> What the task asks:
If a record contains an image, leave the image out and repeat everything else exactly.

> Provided material:
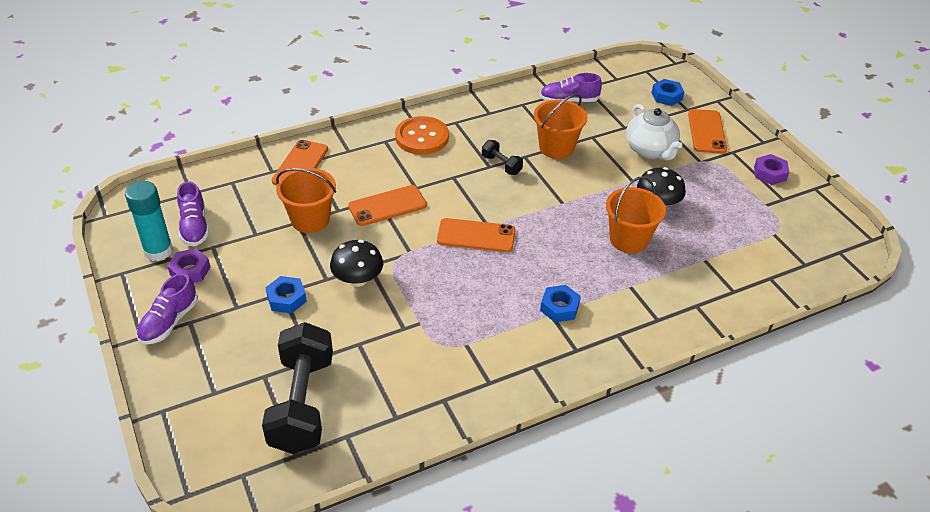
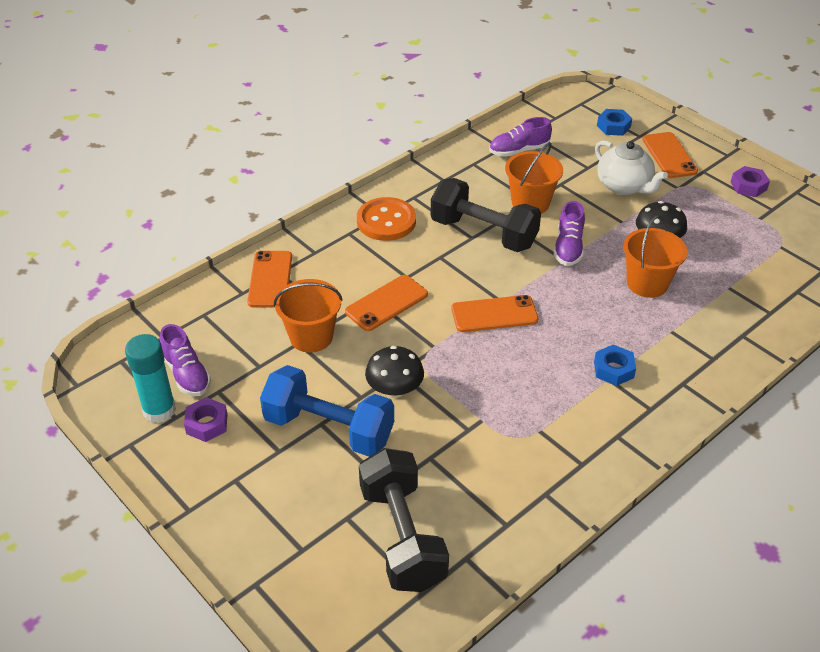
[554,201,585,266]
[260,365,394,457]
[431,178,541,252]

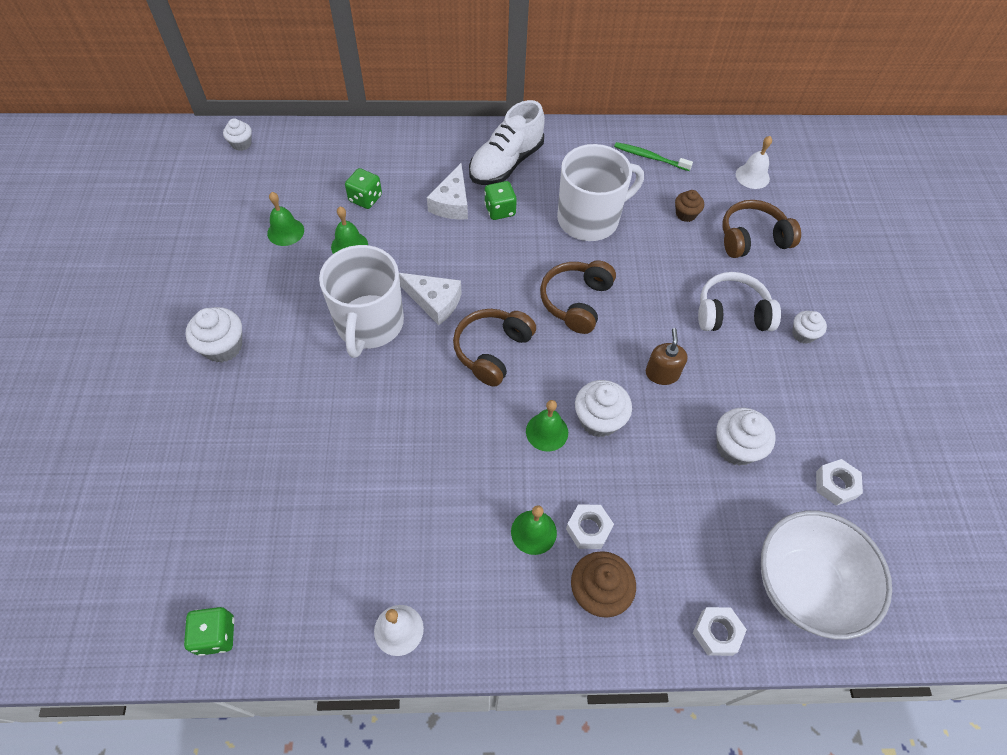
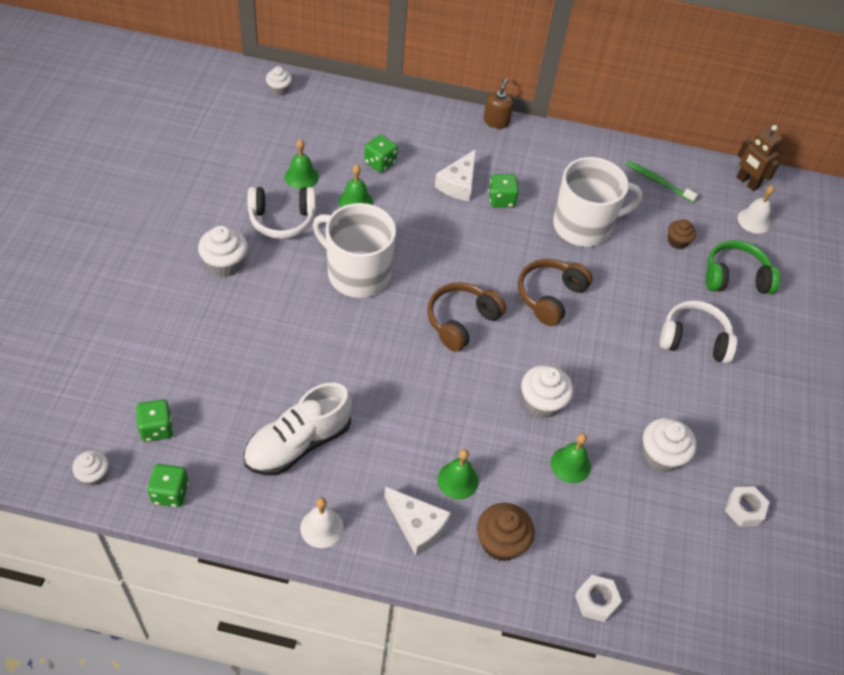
[566,505,614,549] (first image)
[761,510,892,639] (first image)
[136,399,173,442]
[247,187,316,239]
[737,125,783,191]
[384,487,451,556]
[243,383,352,476]
[551,433,591,483]
[484,78,513,129]
[72,450,109,486]
[705,240,780,294]
[313,203,396,298]

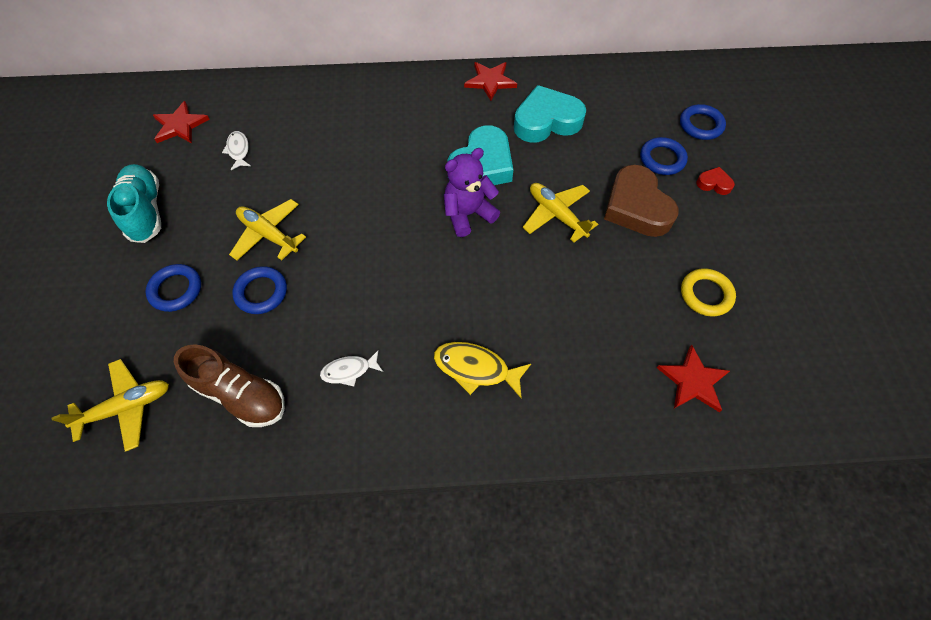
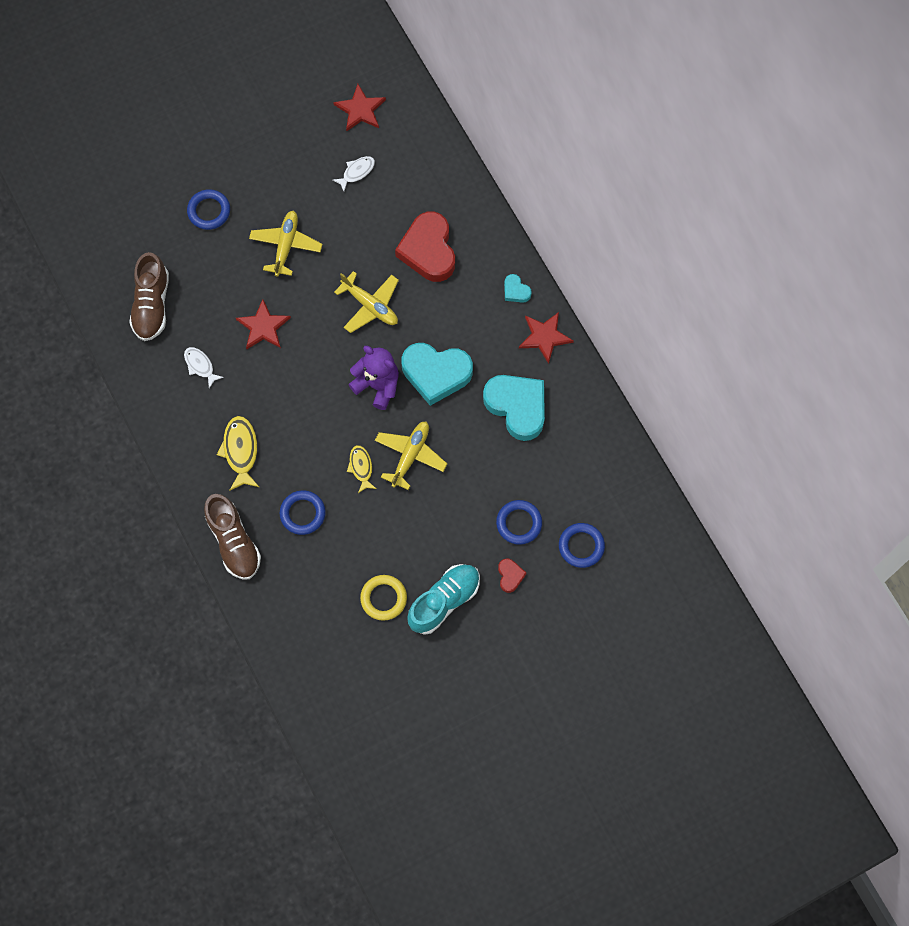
[604,165,679,237] (first image)
[204,494,261,580]
[347,445,376,493]
[395,212,455,282]
[504,274,532,303]
[334,271,399,333]
[407,564,480,635]
[280,490,326,535]
[236,299,291,349]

> Completed exercise:
[554,201,585,266]
[260,365,394,457]
[431,178,541,252]

[566,505,614,549] (first image)
[761,510,892,639] (first image)
[136,399,173,442]
[247,187,316,239]
[737,125,783,191]
[384,487,451,556]
[243,383,352,476]
[551,433,591,483]
[484,78,513,129]
[72,450,109,486]
[705,240,780,294]
[313,203,396,298]

[604,165,679,237] (first image)
[204,494,261,580]
[347,445,376,493]
[395,212,455,282]
[504,274,532,303]
[334,271,399,333]
[407,564,480,635]
[280,490,326,535]
[236,299,291,349]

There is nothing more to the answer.